» WHAT YOU NEED TO DO: Below are the records; give the number of their lines that contain the word "degrees" and nothing more.

++++ DATA TO USE

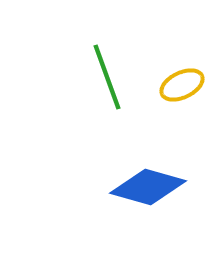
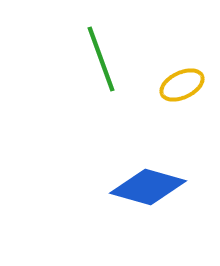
green line: moved 6 px left, 18 px up
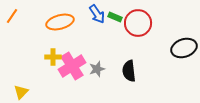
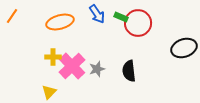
green rectangle: moved 6 px right
pink cross: rotated 12 degrees counterclockwise
yellow triangle: moved 28 px right
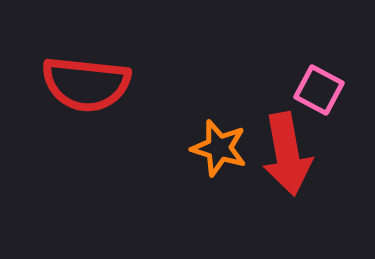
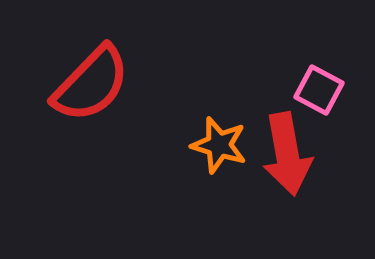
red semicircle: moved 5 px right; rotated 52 degrees counterclockwise
orange star: moved 3 px up
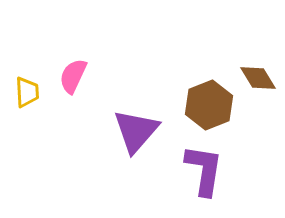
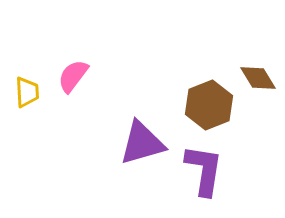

++++++++

» TASK ANSWER: 2